• ACTIVITY: From the entries below, copy exactly the lines from the one that contains "(197, 227) = (214, 169): orange" through the one that contains "(336, 232) = (350, 184): purple", both included, and only those.

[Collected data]
----------

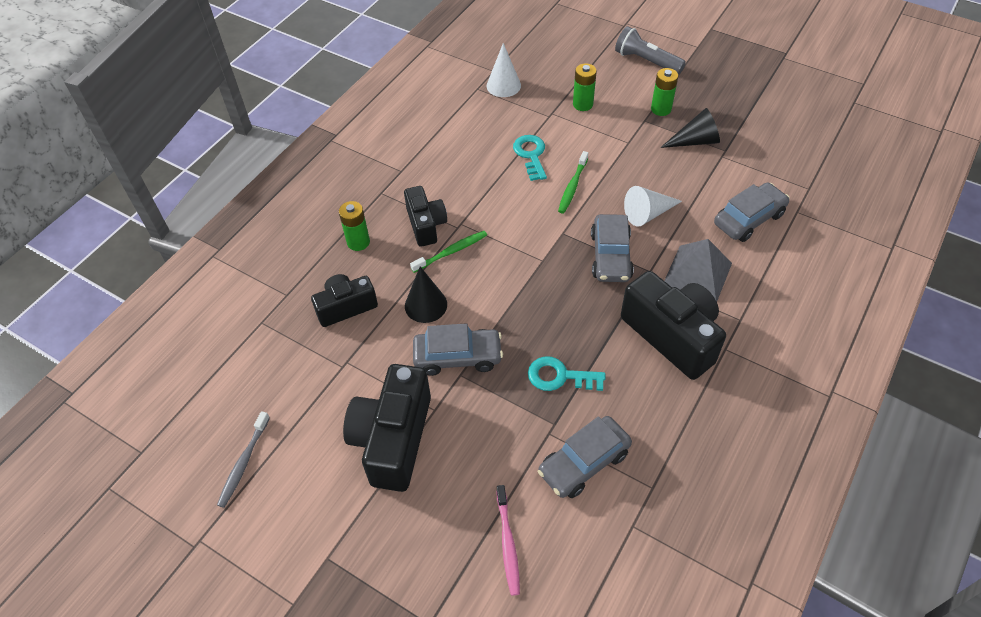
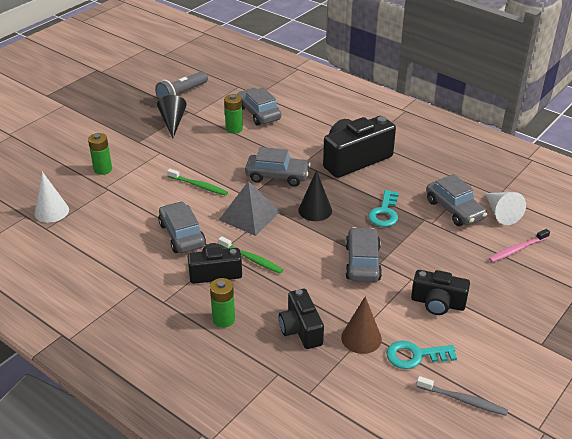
camera: 85 degrees left, 15 degrees down
(334, 362) = (361, 338): none -> brown cone
(393, 439) = (437, 303): black camera -> black camera, size x0.61
(426, 305) = (307, 278): black cone -> black cone (315, 210)
(451, 252) = (251, 259): green toothbrush -> green toothbrush turned 150 degrees clockwise
(483, 188) = (182, 235): none -> grey car
(508, 543) = (517, 249): pink toothbrush -> pink toothbrush turned 150 degrees clockwise
(531, 155) = (152, 204): turquoise key -> turquoise key (415, 356)
(646, 61) = (67, 130): grey flashlight -> grey flashlight (182, 94)
(648, 213) = (240, 154): white cone -> white cone (501, 213)
(661, 109) = (129, 132): green battery -> green battery (234, 129)
(697, 273) = (302, 141): grey pyramid -> grey pyramid (249, 215)

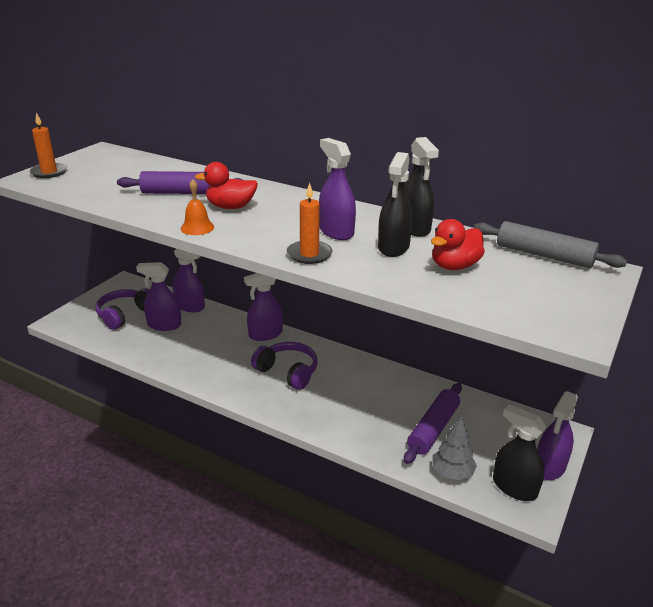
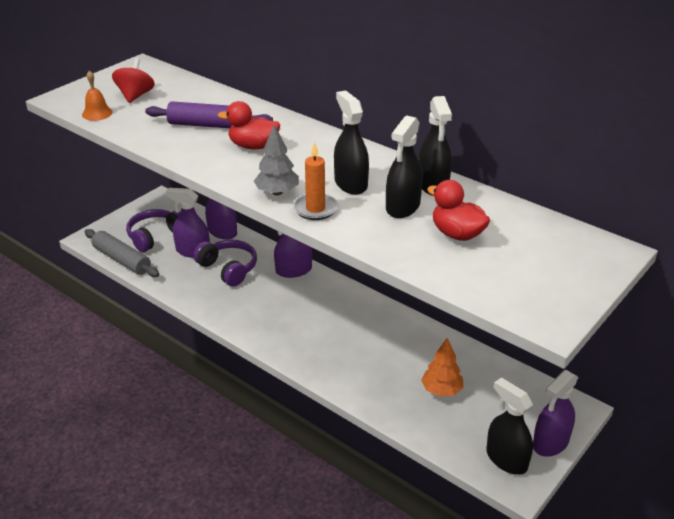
camera: 10 degrees right, 5 degrees up
(49, 172) = (84, 91): orange candle -> none
(102, 173) = (135, 96): none -> red spinning top
(197, 227) = (214, 169): orange bell -> orange bell (97, 113)
(287, 372) = (307, 314): purple headphones -> purple headphones (228, 269)
(336, 232) = (350, 184): purple spray bottle -> black spray bottle
(433, 429) = (441, 390): purple rolling pin -> orange tree
(452, 473) = (447, 437): grey tree -> grey tree (277, 192)
(454, 266) = (457, 234): red duck -> red duck turned 75 degrees clockwise
(544, 255) = (556, 228): grey rolling pin -> grey rolling pin (122, 260)

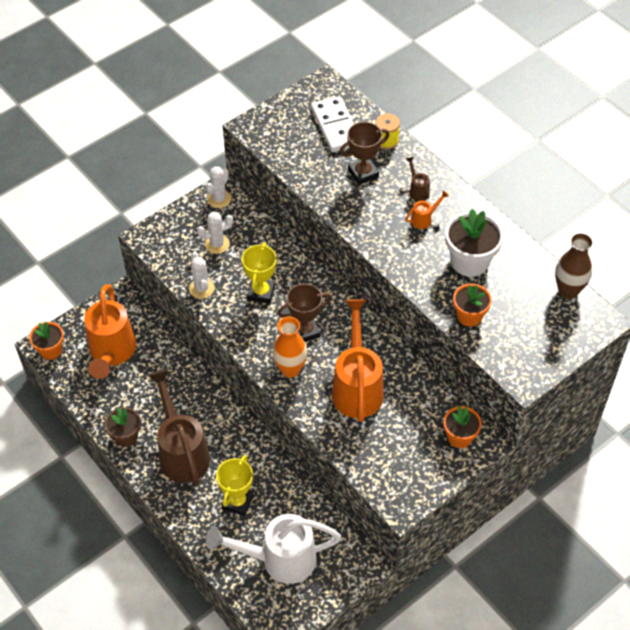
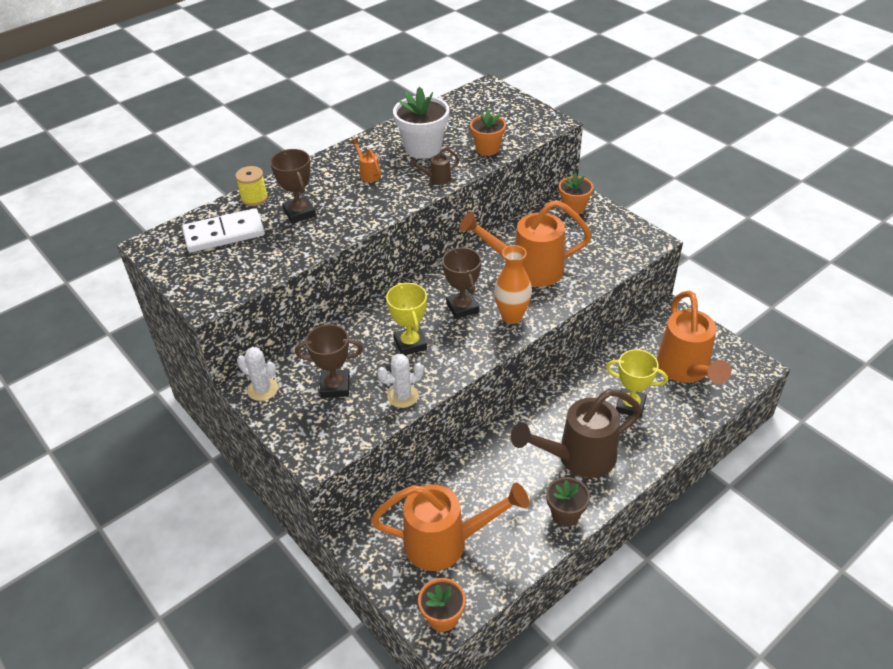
camera: 90 degrees left, 10 degrees down
(217, 244) = (335, 386): white cactus -> brown trophy
(261, 292) = (410, 344): yellow trophy -> yellow trophy turned 60 degrees clockwise
(279, 559) = (685, 371): white watering can -> orange watering can
(417, 190) = (329, 178): brown watering can -> brown watering can (436, 179)
(568, 291) = (456, 100): brown vase -> none

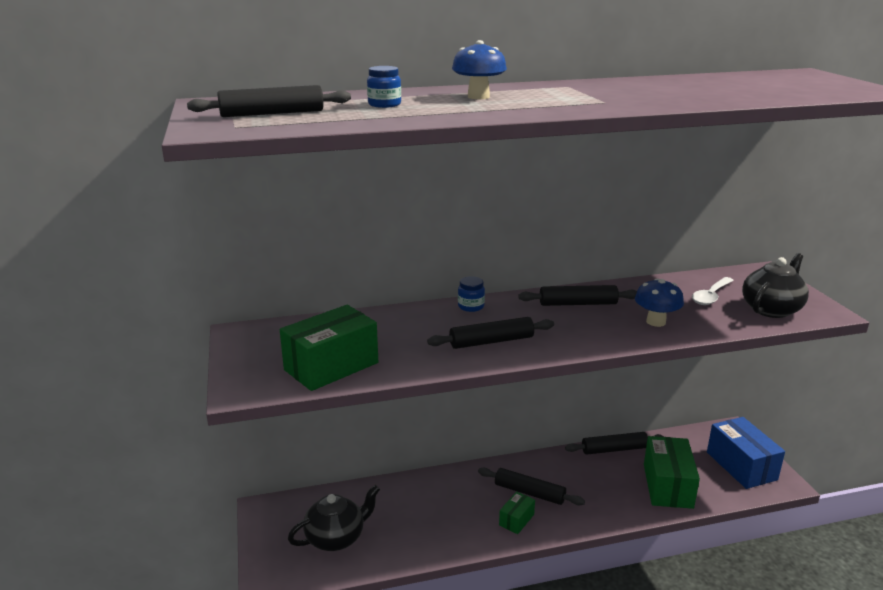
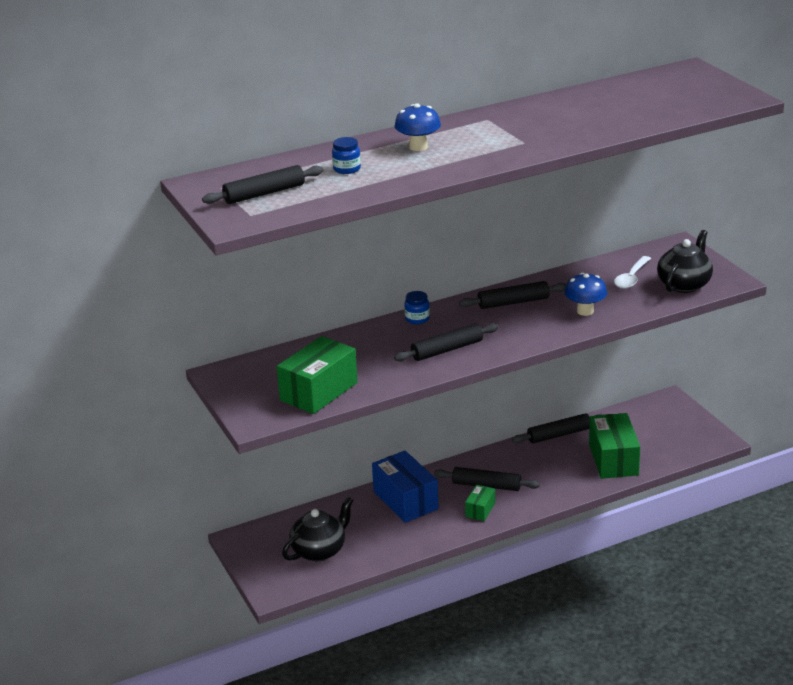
camera: 10 degrees left, 5 degrees up
(741, 466) = (680, 431): blue box -> blue box (405, 500)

----------

• YOUR RESPONSE:
(197, 227) = (214, 169): orange bell -> orange bell (97, 113)
(287, 372) = (307, 314): purple headphones -> purple headphones (228, 269)
(336, 232) = (350, 184): purple spray bottle -> black spray bottle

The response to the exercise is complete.